### INSTRUCTIONS TO FOLLOW
Convert everything in the records from the first line down to the line containing "25: (697, 550)", both ends included, into a Markdown table with the columns Row and Line, one row per line and no blank lines. Leave the pictures out of the answer.

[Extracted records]
+===+

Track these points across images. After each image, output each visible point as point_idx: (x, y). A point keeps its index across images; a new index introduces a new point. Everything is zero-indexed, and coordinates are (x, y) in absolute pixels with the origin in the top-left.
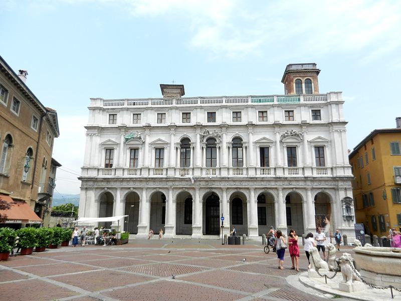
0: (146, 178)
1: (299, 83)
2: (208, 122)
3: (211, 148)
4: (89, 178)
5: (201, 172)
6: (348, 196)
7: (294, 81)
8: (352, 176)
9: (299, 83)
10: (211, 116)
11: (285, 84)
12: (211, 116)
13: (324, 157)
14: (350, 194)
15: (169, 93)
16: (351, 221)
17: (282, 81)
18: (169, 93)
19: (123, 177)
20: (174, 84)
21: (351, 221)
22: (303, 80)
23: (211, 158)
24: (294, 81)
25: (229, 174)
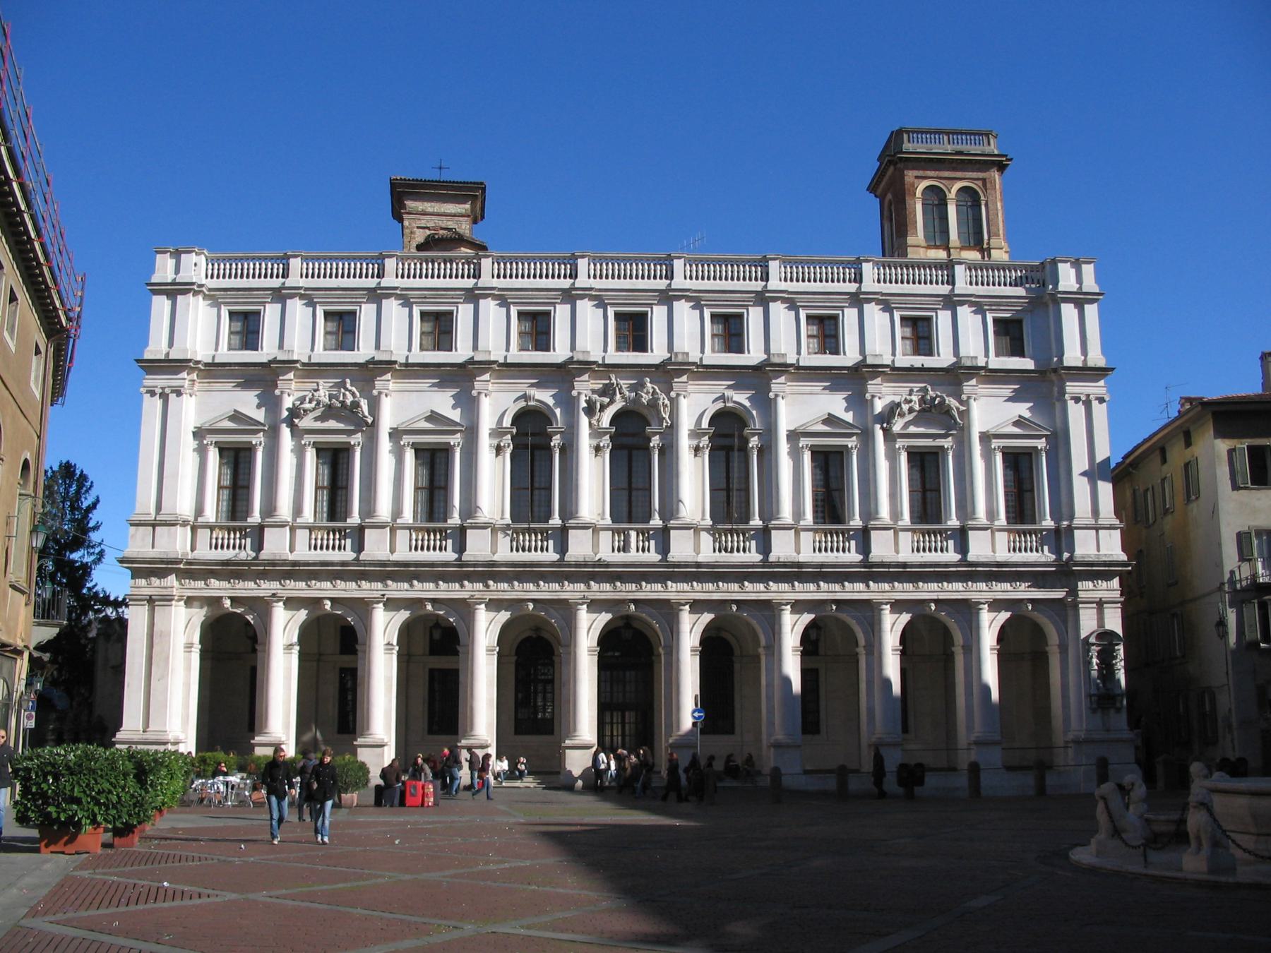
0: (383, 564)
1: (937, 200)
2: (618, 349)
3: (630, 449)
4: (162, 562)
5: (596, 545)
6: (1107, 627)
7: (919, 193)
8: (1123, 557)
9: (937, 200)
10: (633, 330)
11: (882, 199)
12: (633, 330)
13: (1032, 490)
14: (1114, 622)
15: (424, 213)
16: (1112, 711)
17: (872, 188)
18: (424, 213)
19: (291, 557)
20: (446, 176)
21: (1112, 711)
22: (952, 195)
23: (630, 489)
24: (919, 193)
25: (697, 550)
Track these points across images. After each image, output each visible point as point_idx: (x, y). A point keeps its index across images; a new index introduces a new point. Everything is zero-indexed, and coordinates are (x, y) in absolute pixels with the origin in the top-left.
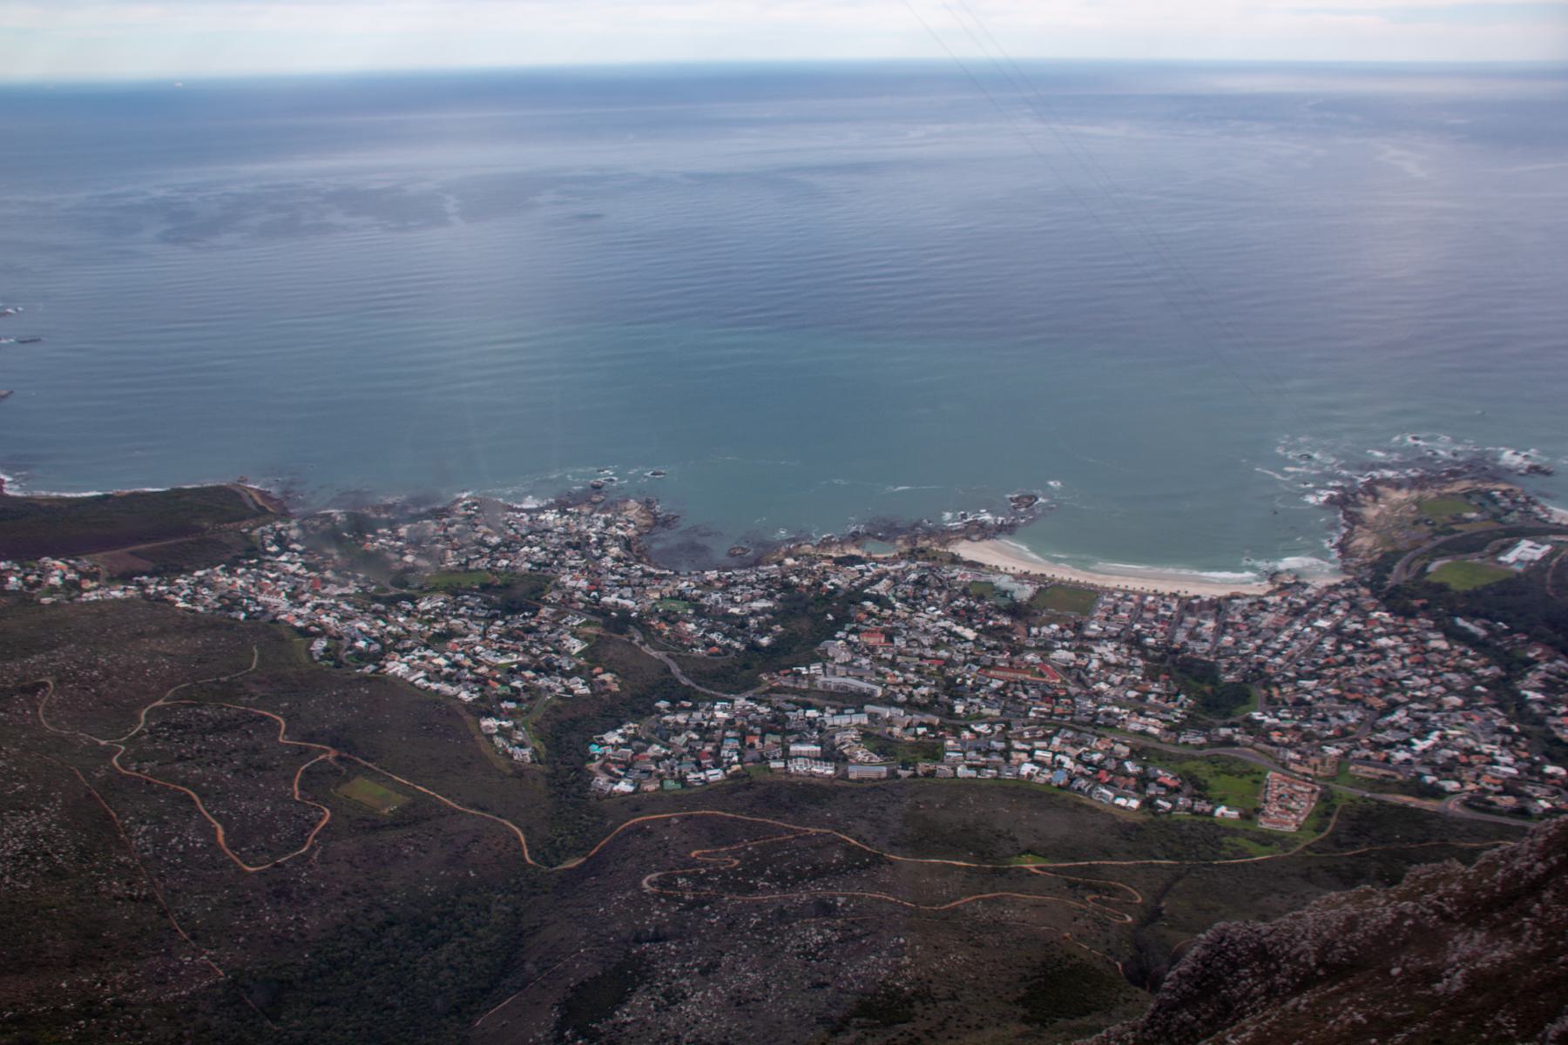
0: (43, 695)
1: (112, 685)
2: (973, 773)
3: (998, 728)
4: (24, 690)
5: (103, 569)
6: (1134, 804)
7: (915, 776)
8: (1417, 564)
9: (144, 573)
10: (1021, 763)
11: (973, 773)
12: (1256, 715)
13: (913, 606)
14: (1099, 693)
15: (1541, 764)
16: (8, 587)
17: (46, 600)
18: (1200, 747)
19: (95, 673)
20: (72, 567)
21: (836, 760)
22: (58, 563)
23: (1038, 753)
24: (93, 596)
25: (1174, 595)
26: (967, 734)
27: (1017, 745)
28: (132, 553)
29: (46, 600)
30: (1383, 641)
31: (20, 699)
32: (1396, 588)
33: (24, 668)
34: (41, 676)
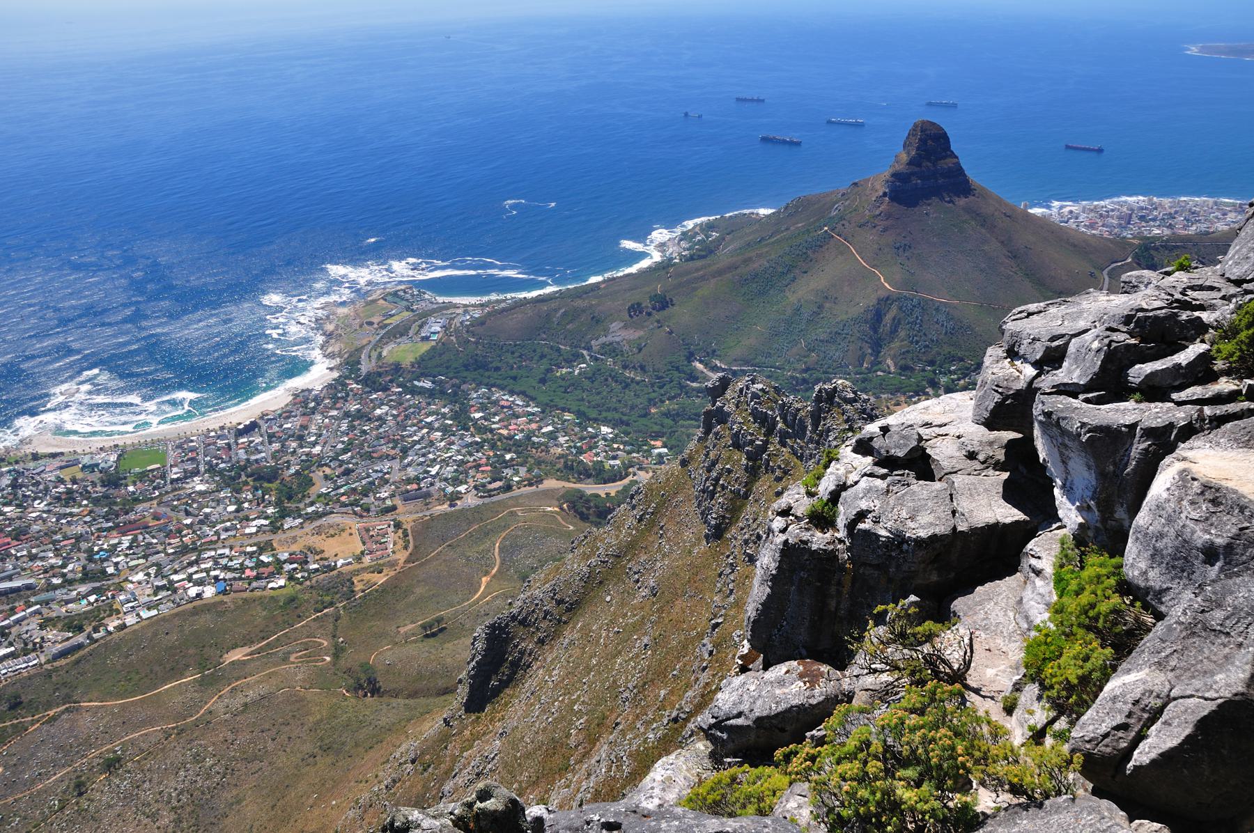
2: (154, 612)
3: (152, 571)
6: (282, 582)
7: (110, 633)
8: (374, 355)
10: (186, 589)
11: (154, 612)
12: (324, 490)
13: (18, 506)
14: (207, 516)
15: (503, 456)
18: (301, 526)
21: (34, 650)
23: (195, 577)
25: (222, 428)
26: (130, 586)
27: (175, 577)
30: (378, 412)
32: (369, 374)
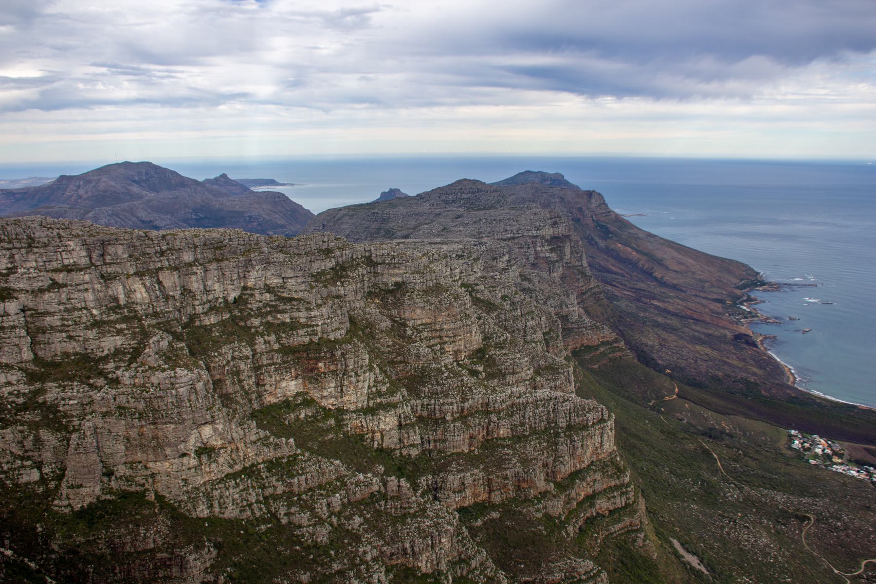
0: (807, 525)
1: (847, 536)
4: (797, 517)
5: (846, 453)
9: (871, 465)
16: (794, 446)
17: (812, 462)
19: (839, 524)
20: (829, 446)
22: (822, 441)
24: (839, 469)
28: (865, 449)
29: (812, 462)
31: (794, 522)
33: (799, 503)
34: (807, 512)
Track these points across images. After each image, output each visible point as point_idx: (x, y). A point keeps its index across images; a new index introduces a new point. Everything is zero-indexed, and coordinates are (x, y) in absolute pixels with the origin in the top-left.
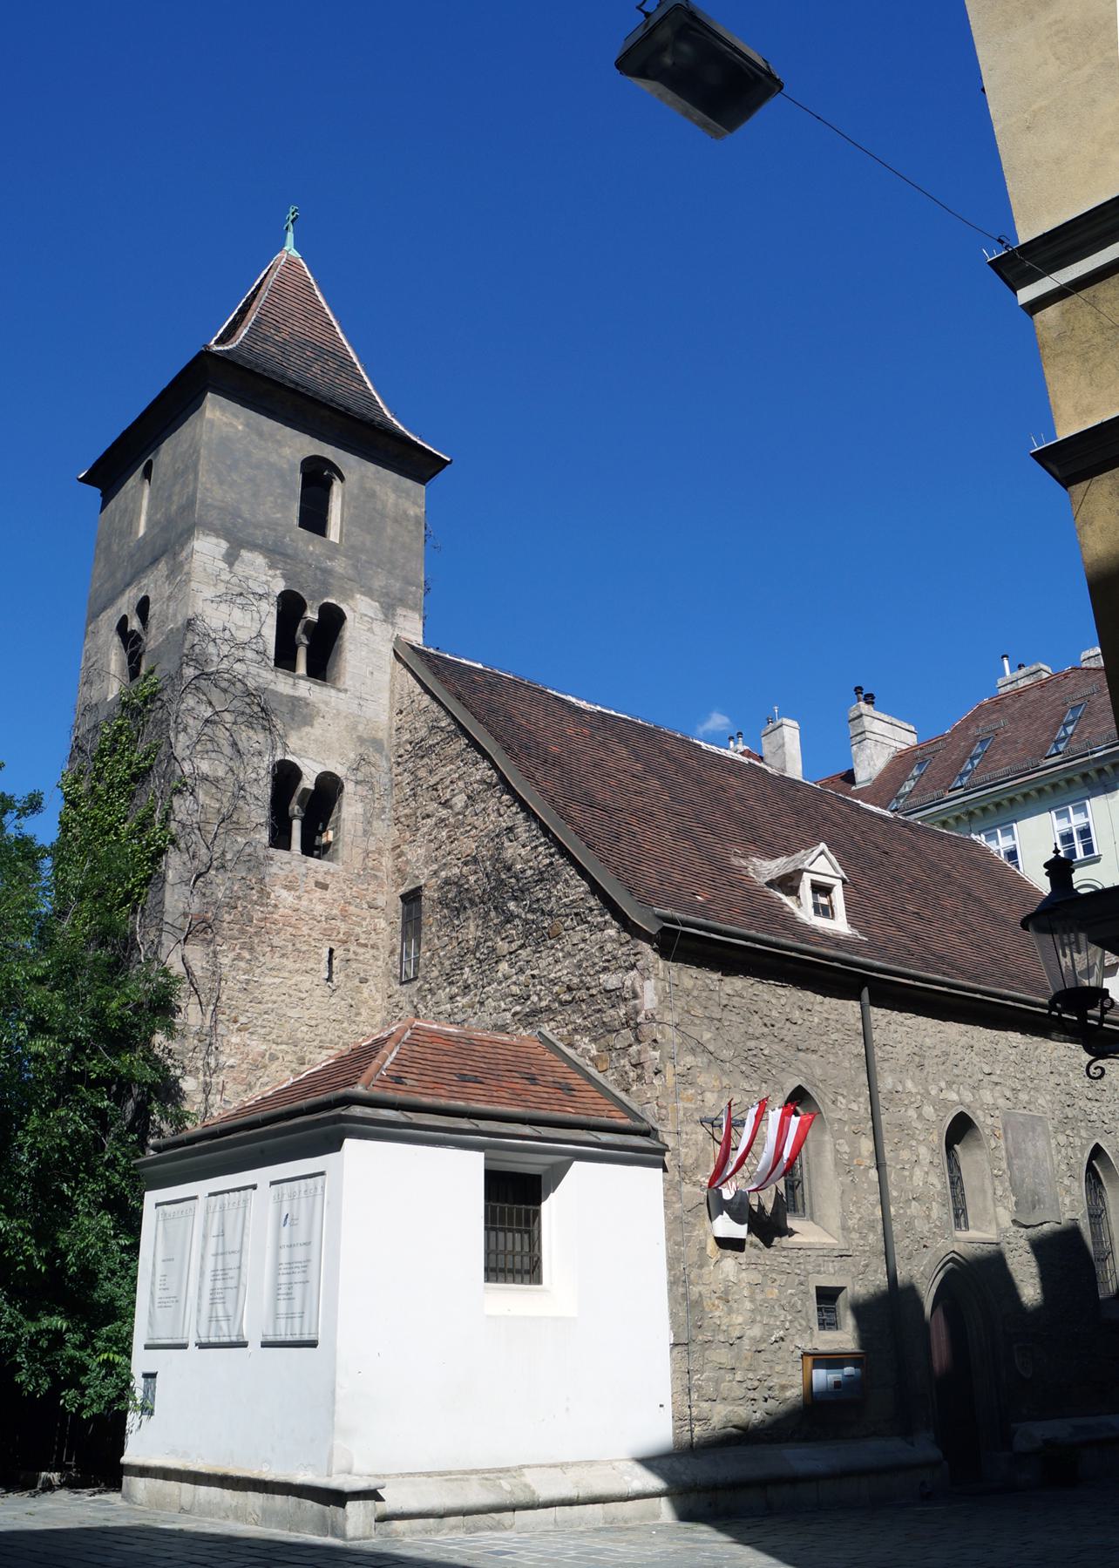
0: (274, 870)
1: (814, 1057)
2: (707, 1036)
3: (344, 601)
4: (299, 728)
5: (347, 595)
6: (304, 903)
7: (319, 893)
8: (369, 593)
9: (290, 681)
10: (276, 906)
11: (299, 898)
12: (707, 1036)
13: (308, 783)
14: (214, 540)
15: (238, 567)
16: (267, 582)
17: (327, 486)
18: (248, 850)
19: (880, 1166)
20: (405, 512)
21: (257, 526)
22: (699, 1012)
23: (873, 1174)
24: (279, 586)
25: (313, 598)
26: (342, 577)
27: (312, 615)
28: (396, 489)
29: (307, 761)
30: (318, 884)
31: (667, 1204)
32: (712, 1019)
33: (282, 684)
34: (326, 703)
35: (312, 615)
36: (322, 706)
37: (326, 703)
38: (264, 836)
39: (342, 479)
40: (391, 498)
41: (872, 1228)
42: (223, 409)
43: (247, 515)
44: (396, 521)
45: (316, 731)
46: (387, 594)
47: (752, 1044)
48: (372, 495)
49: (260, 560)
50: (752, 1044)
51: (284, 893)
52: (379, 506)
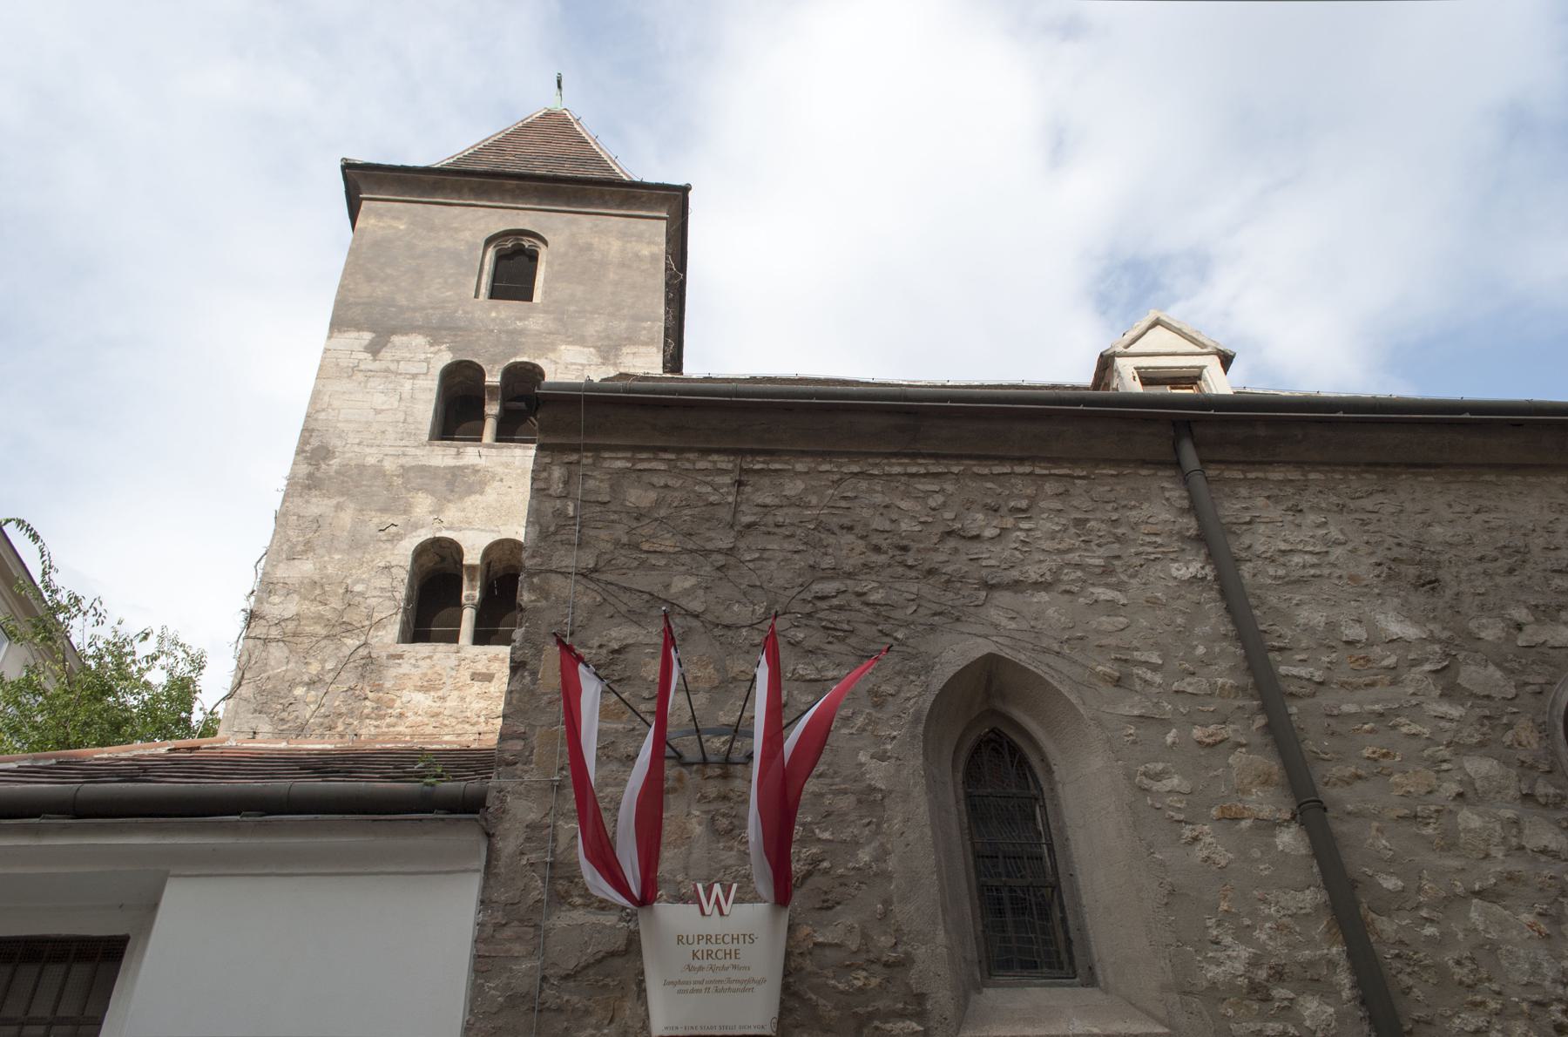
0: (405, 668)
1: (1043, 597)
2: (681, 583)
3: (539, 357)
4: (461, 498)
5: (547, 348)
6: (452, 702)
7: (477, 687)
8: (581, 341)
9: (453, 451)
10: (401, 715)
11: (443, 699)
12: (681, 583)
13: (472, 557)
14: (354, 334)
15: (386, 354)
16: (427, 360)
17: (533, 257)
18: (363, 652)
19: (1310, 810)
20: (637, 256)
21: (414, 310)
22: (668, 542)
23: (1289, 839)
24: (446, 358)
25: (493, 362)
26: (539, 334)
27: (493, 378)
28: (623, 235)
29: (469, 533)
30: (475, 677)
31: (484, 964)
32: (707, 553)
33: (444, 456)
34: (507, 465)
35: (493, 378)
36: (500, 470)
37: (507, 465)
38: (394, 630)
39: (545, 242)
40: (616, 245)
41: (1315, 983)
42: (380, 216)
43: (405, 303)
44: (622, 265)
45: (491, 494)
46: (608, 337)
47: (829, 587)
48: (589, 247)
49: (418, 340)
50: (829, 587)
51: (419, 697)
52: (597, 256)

+===+

### RESULT OF THIS EXERCISE
| Row | Line |
|---|---|
| 1 | Track these points across images. After each image, output each visible point as point_idx: (x, y). A point keeps its index across images; a new index introduces a new point. Everything is zero-indexed, and coordinates are (x, y) in absolute pixels with the origin in the top-left. |
| 2 | 0: (146, 178) |
| 3 | 1: (299, 83) |
| 4 | 2: (208, 122) |
| 5 | 3: (211, 148) |
| 6 | 4: (89, 178) |
| 7 | 5: (201, 172) |
| 8 | 6: (348, 196) |
| 9 | 7: (294, 81) |
| 10 | 8: (352, 176) |
| 11 | 9: (299, 83) |
| 12 | 10: (211, 116) |
| 13 | 11: (285, 84) |
| 14 | 12: (211, 116) |
| 15 | 13: (324, 157) |
| 16 | 14: (350, 194) |
| 17 | 15: (169, 93) |
| 18 | 16: (351, 221) |
| 19 | 17: (282, 81) |
| 20 | 18: (169, 93) |
| 21 | 19: (123, 177) |
| 22 | 20: (174, 84) |
| 23 | 21: (351, 221) |
| 24 | 22: (303, 80) |
| 25 | 23: (211, 158) |
| 26 | 24: (294, 81) |
| 27 | 25: (229, 174) |
| 28 | 0: (383, 564) |
| 29 | 1: (937, 200) |
| 30 | 2: (618, 349) |
| 31 | 3: (630, 449) |
| 32 | 4: (162, 562) |
| 33 | 5: (596, 545) |
| 34 | 6: (1107, 627) |
| 35 | 7: (919, 193) |
| 36 | 8: (1123, 557) |
| 37 | 9: (937, 200) |
| 38 | 10: (633, 330) |
| 39 | 11: (882, 199) |
| 40 | 12: (633, 330) |
| 41 | 13: (1032, 490) |
| 42 | 14: (1114, 622) |
| 43 | 15: (424, 213) |
| 44 | 16: (1112, 711) |
| 45 | 17: (872, 188) |
| 46 | 18: (424, 213) |
| 47 | 19: (291, 557) |
| 48 | 20: (446, 176) |
| 49 | 21: (1112, 711) |
| 50 | 22: (952, 195) |
| 51 | 23: (630, 489) |
| 52 | 24: (919, 193) |
| 53 | 25: (697, 550) |